## Supplied material
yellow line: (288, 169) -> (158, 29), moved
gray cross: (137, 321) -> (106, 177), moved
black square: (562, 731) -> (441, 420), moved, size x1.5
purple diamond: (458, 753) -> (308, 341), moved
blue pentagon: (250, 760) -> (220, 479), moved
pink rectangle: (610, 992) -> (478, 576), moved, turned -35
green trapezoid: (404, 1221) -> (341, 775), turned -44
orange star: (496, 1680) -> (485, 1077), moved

* * *

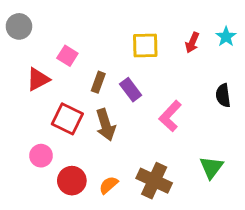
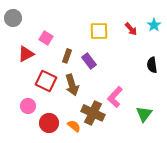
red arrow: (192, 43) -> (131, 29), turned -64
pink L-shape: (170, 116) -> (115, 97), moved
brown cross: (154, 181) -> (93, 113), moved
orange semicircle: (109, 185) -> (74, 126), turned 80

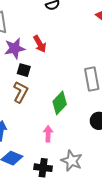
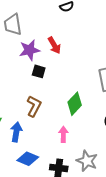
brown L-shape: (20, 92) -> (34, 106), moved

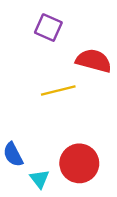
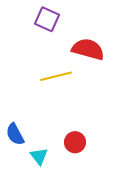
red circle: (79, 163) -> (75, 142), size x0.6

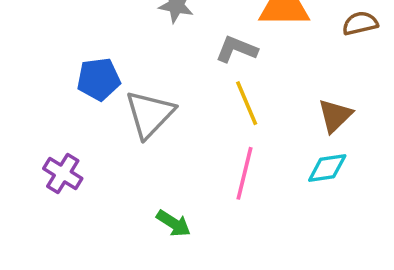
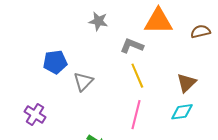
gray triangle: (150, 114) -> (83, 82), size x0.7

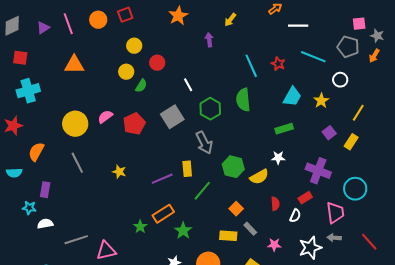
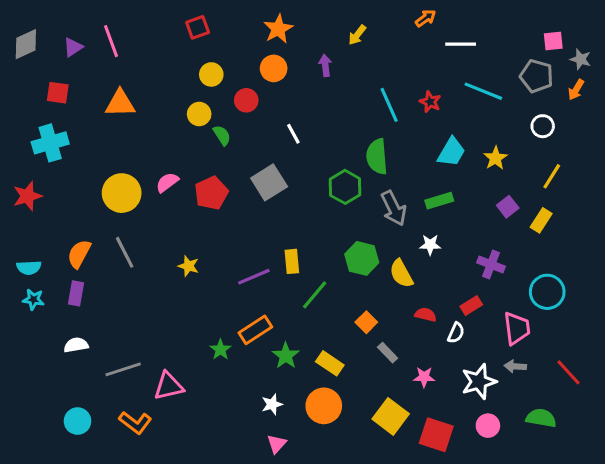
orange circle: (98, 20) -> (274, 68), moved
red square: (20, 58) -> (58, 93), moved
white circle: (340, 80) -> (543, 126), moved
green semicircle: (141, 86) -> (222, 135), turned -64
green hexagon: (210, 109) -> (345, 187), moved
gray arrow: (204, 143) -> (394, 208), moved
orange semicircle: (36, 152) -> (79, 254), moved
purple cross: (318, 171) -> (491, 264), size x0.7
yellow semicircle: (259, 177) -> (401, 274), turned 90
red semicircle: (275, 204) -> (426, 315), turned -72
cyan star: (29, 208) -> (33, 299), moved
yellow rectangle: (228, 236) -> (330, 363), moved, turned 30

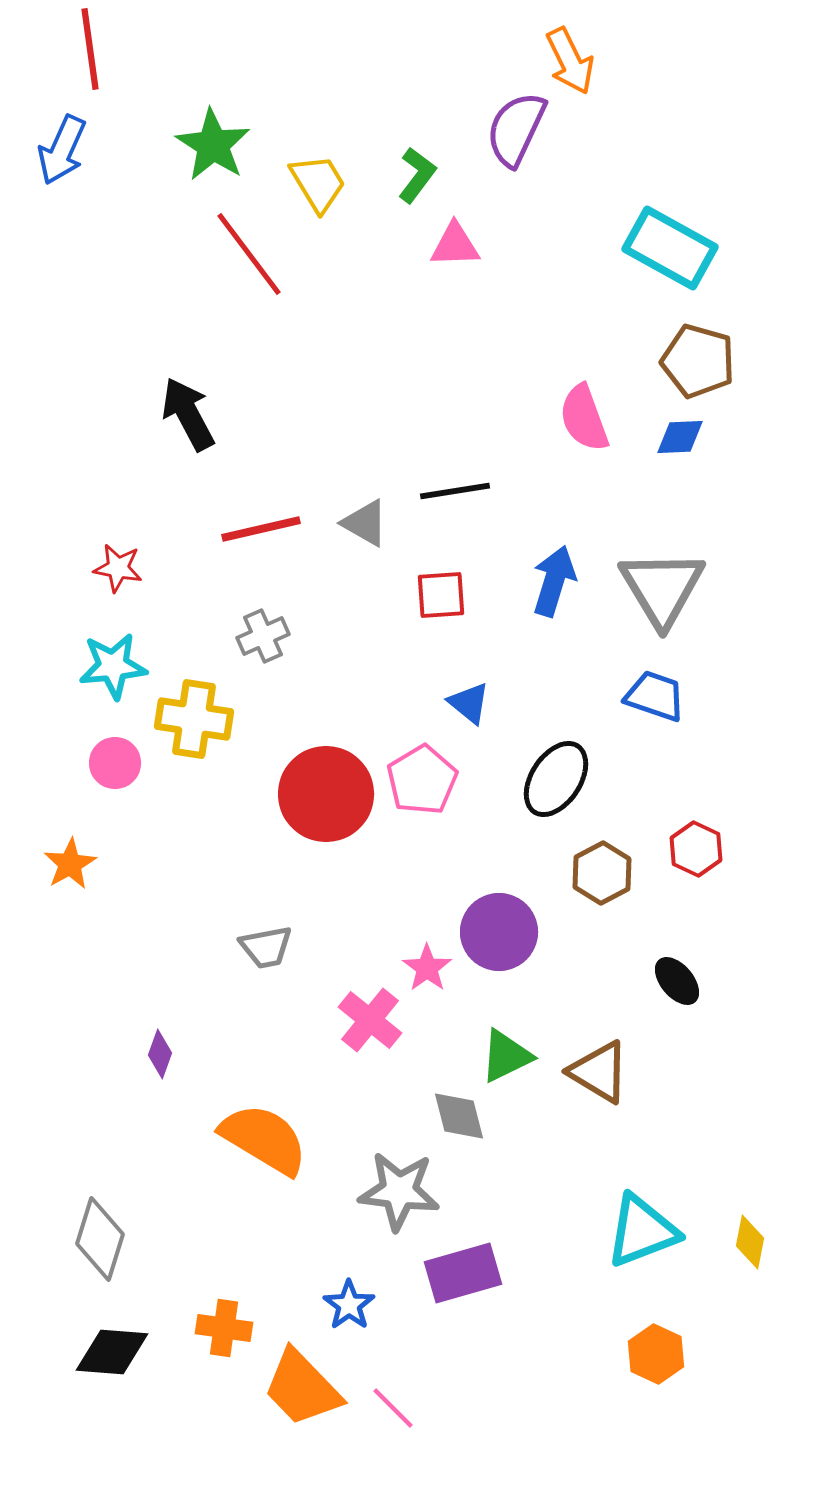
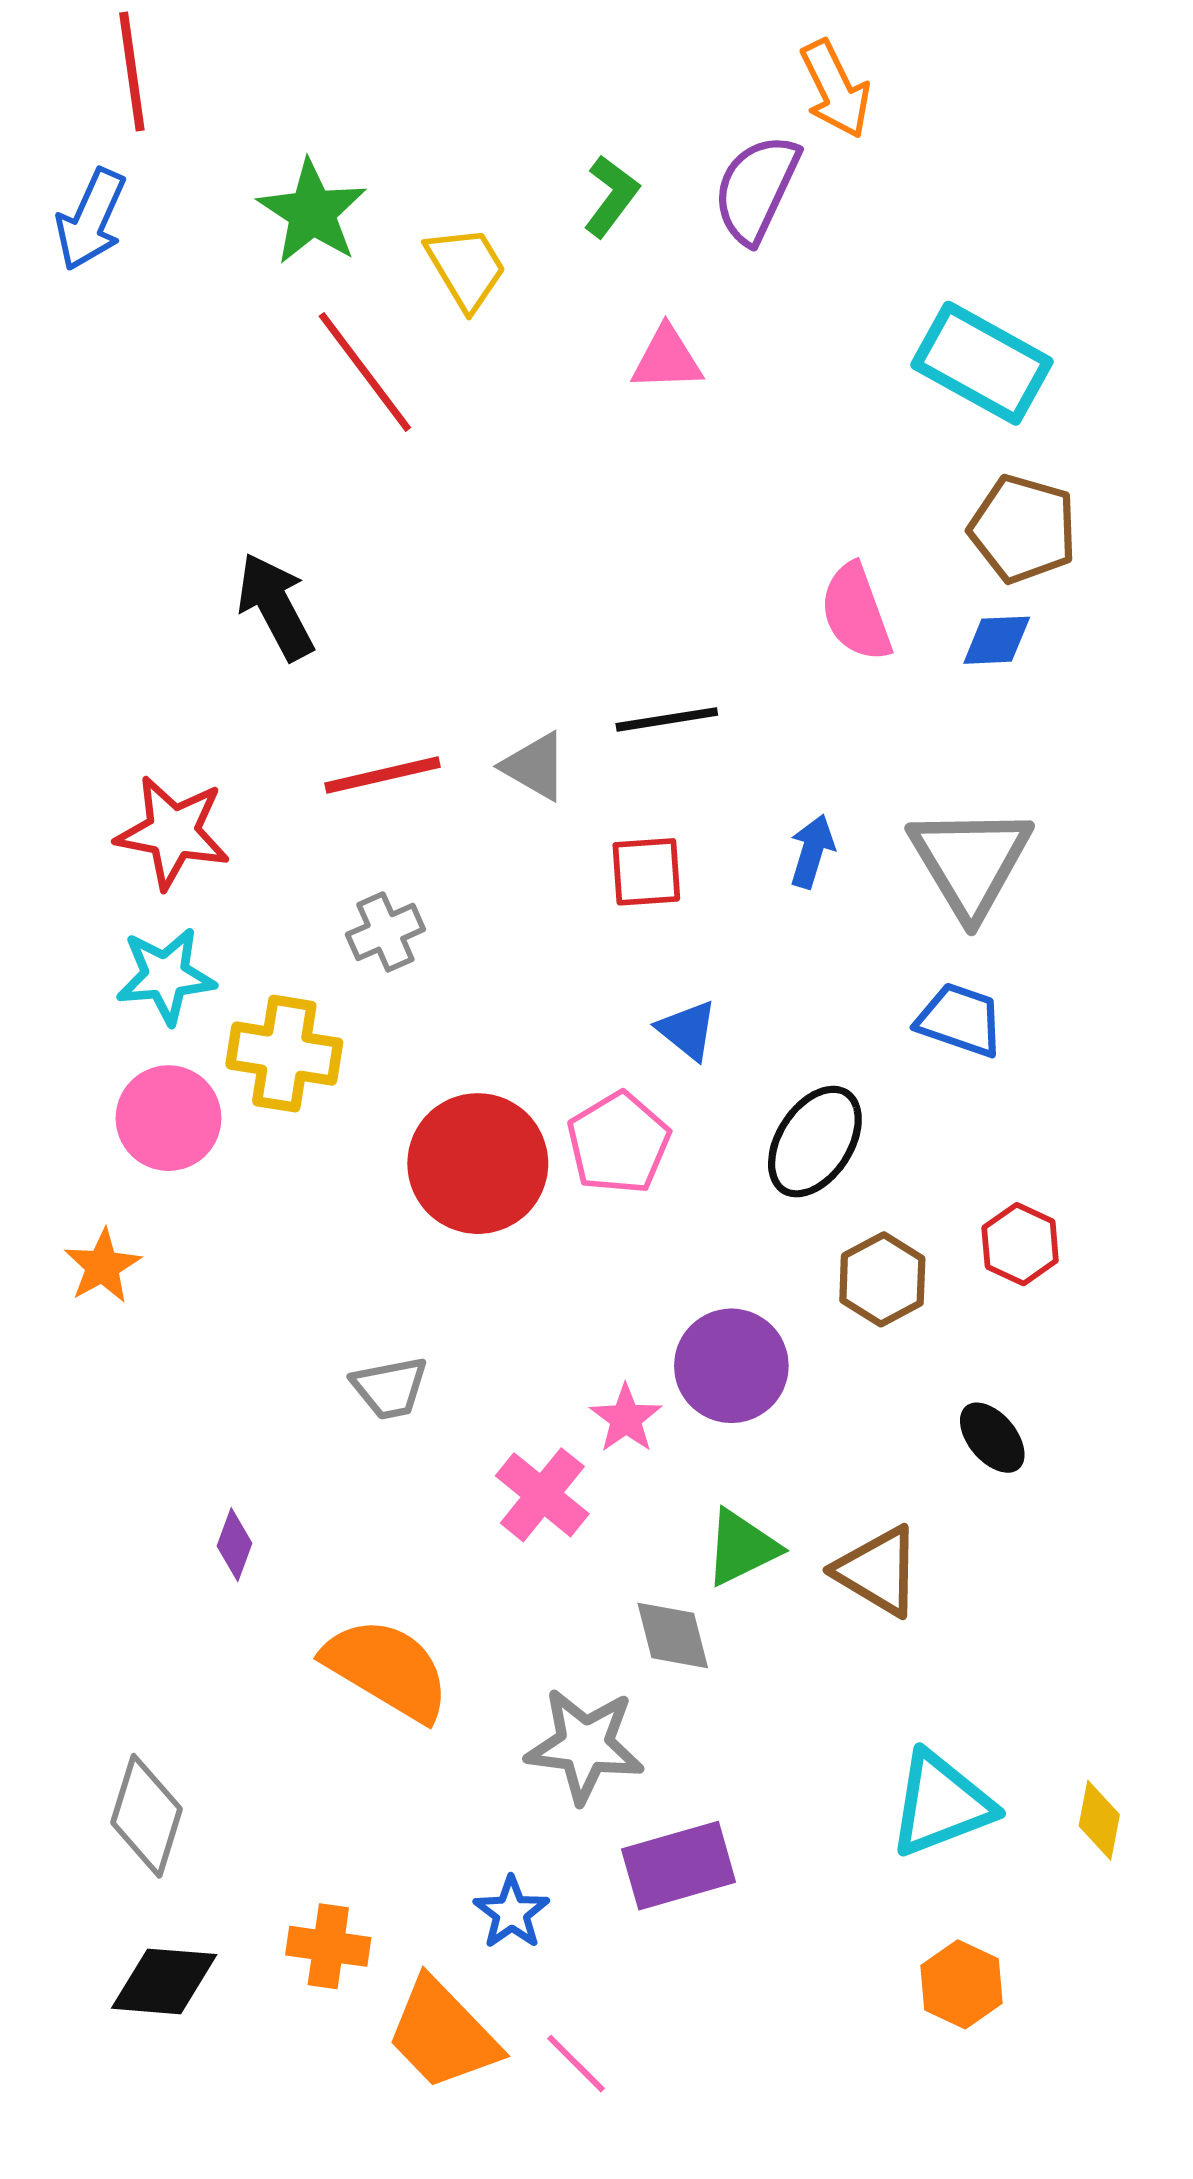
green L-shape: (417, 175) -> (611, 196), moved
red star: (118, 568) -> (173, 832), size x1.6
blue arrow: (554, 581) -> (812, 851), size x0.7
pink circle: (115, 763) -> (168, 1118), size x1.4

--

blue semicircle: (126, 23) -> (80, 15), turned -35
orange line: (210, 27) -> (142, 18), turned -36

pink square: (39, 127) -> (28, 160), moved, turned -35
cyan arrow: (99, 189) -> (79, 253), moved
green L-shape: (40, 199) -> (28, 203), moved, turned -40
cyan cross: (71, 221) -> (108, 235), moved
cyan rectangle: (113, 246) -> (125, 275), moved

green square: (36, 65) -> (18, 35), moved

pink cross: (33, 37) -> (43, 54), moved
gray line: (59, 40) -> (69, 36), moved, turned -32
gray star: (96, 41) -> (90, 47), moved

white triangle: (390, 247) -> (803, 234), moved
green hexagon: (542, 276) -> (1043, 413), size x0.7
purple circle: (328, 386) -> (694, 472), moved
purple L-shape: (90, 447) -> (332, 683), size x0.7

## Work instruction
Return the material from the line containing "pink L-shape: (170, 116) -> (115, 97), moved" through the line containing "pink circle: (115, 763)", exactly and in full, but without its pictures.

## Answer section
pink L-shape: (170, 116) -> (115, 97), moved
brown cross: (154, 181) -> (93, 113), moved
orange semicircle: (109, 185) -> (74, 126), turned 80

brown L-shape: (20, 92) -> (34, 106), moved

red circle: (79, 163) -> (75, 142), size x0.6

gray triangle: (150, 114) -> (83, 82), size x0.7

orange circle: (98, 20) -> (274, 68), moved
red square: (20, 58) -> (58, 93), moved
white circle: (340, 80) -> (543, 126), moved
green semicircle: (141, 86) -> (222, 135), turned -64
green hexagon: (210, 109) -> (345, 187), moved
gray arrow: (204, 143) -> (394, 208), moved
orange semicircle: (36, 152) -> (79, 254), moved
purple cross: (318, 171) -> (491, 264), size x0.7
yellow semicircle: (259, 177) -> (401, 274), turned 90
red semicircle: (275, 204) -> (426, 315), turned -72
cyan star: (29, 208) -> (33, 299), moved
yellow rectangle: (228, 236) -> (330, 363), moved, turned 30

green L-shape: (417, 175) -> (611, 196), moved
red star: (118, 568) -> (173, 832), size x1.6
blue arrow: (554, 581) -> (812, 851), size x0.7
pink circle: (115, 763) -> (168, 1118), size x1.4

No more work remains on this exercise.